### Exercise objective
What you return must match, exactly, the lines running from the one containing "removed | patelnia" to the end of the data, both included, and must contain no pictures.

Coordinate-based object records
===
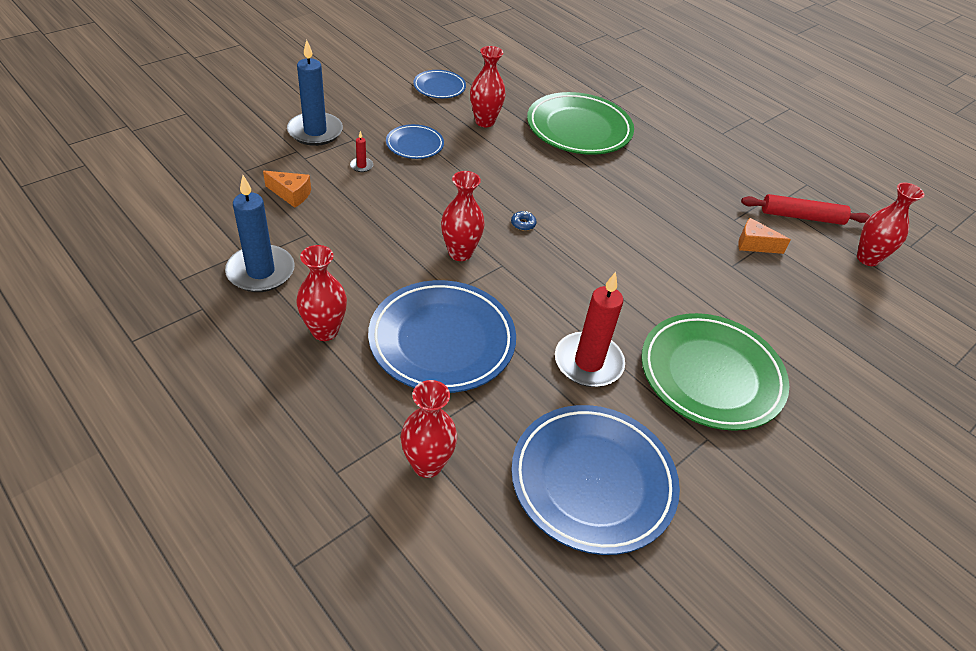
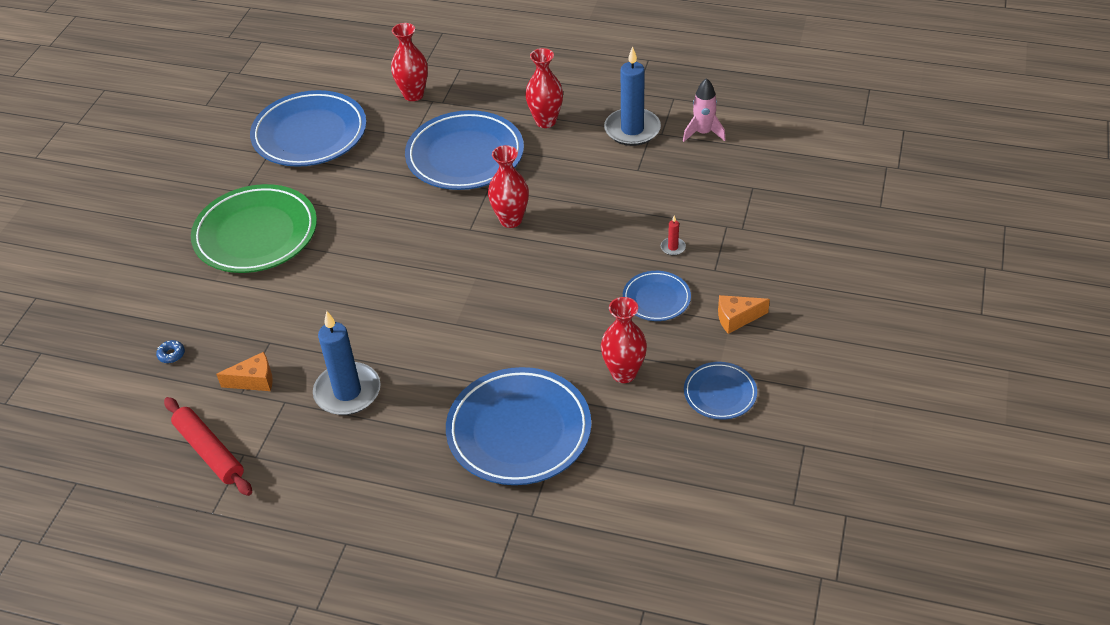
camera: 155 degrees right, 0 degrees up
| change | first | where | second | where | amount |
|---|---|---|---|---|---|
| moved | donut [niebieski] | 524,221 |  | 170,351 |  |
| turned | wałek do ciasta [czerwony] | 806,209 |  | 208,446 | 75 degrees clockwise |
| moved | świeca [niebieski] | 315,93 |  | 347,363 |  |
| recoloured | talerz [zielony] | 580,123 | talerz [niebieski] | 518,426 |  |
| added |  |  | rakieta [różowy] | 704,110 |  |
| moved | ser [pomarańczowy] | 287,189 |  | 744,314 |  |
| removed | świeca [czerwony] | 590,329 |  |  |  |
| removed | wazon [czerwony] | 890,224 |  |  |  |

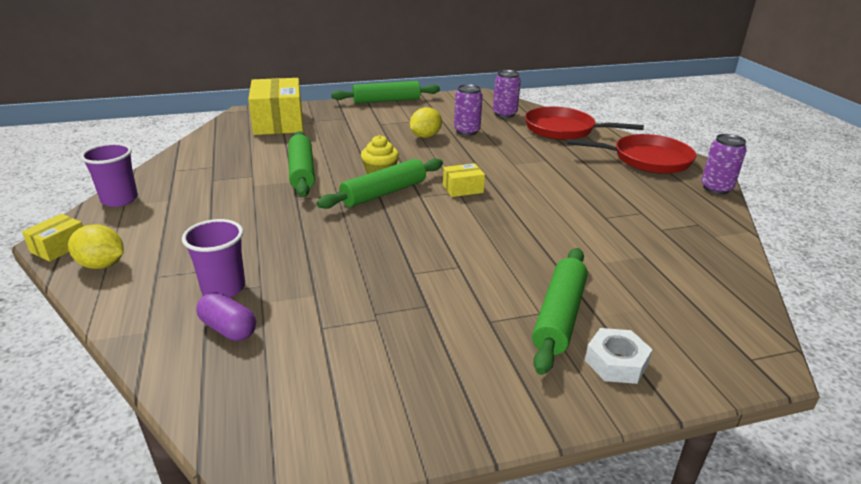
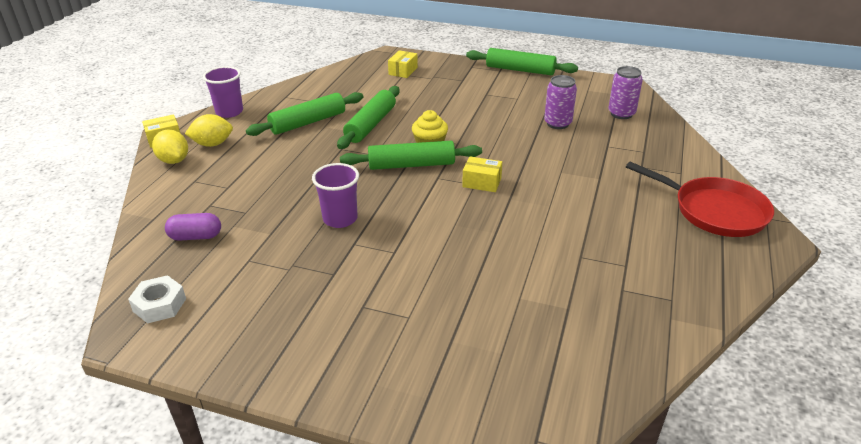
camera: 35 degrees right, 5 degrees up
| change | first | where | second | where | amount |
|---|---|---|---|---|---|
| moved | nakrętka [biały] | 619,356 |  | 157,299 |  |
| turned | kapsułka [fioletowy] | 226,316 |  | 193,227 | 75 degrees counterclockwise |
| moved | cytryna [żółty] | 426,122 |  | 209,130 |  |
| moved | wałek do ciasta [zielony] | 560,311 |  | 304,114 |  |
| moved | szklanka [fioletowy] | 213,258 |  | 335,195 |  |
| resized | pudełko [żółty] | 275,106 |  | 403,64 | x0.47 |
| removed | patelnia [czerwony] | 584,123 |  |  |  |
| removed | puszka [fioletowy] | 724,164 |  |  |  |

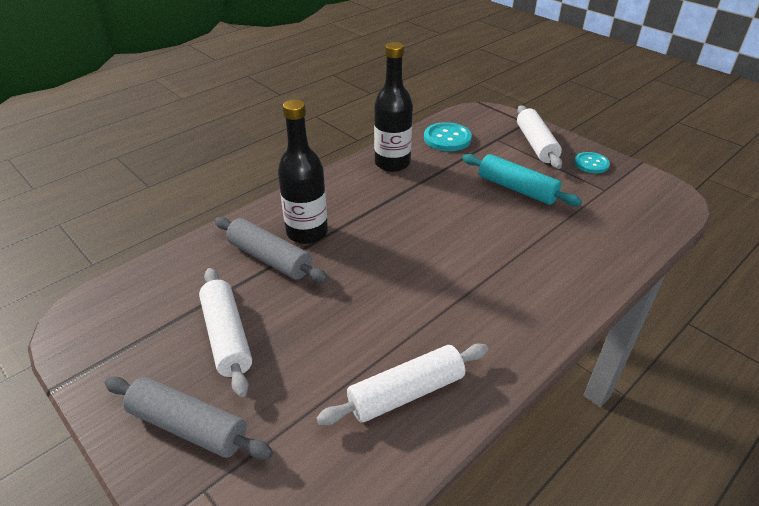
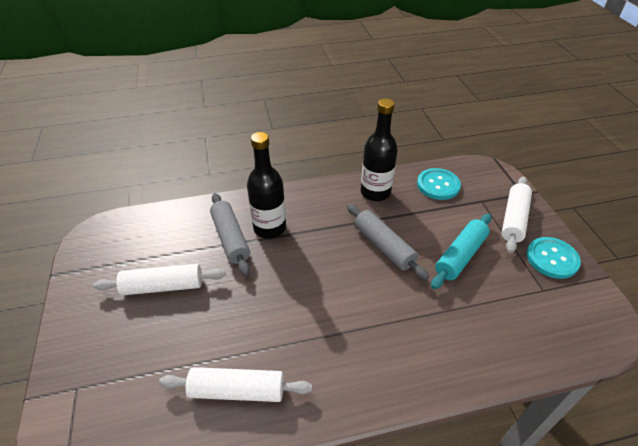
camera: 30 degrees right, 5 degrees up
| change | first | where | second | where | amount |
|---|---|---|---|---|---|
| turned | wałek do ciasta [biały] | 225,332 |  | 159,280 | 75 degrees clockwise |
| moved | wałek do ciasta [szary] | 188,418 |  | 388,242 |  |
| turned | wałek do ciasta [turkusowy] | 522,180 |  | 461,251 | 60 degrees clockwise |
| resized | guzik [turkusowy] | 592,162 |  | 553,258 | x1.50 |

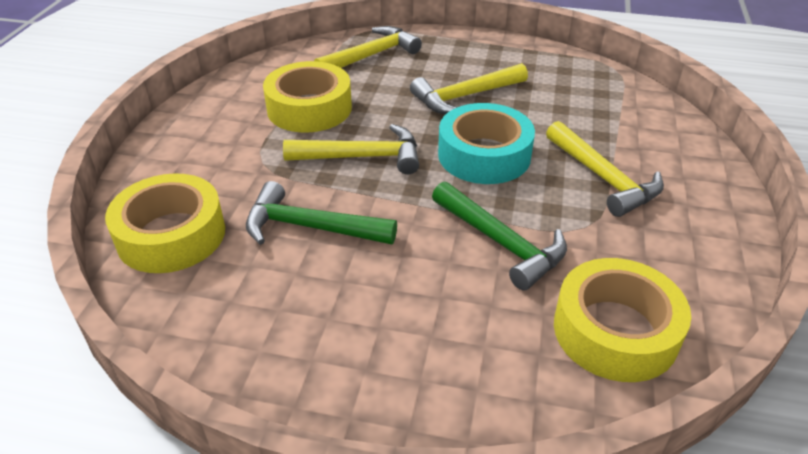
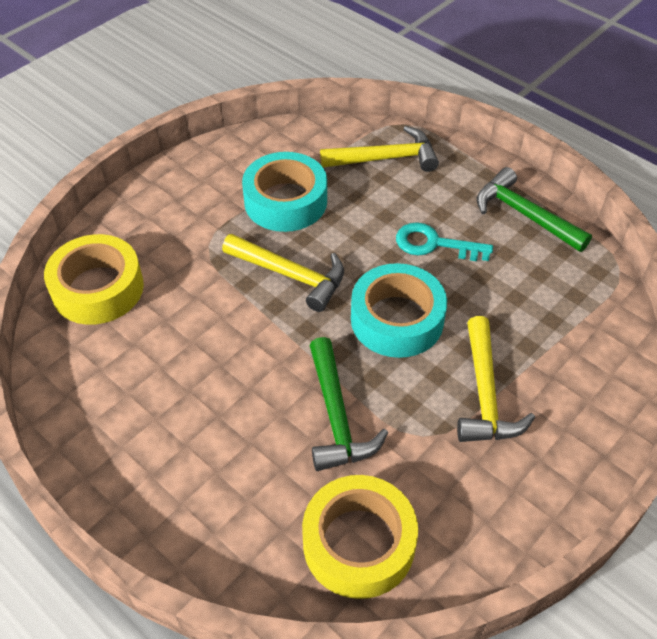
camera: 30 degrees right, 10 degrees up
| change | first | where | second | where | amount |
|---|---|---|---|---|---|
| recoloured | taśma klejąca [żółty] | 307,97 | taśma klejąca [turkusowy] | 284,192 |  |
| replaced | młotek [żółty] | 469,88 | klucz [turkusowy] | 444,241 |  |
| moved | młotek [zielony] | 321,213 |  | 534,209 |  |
===
### Response
| removed | patelnia [czerwony] | 584,123 |  |  |  |
| removed | puszka [fioletowy] | 724,164 |  |  |  |

camera: 30 degrees right, 5 degrees up
| change | first | where | second | where | amount |
|---|---|---|---|---|---|
| turned | wałek do ciasta [biały] | 225,332 |  | 159,280 | 75 degrees clockwise |
| moved | wałek do ciasta [szary] | 188,418 |  | 388,242 |  |
| turned | wałek do ciasta [turkusowy] | 522,180 |  | 461,251 | 60 degrees clockwise |
| resized | guzik [turkusowy] | 592,162 |  | 553,258 | x1.50 |

camera: 30 degrees right, 10 degrees up
| change | first | where | second | where | amount |
|---|---|---|---|---|---|
| recoloured | taśma klejąca [żółty] | 307,97 | taśma klejąca [turkusowy] | 284,192 |  |
| replaced | młotek [żółty] | 469,88 | klucz [turkusowy] | 444,241 |  |
| moved | młotek [zielony] | 321,213 |  | 534,209 |  |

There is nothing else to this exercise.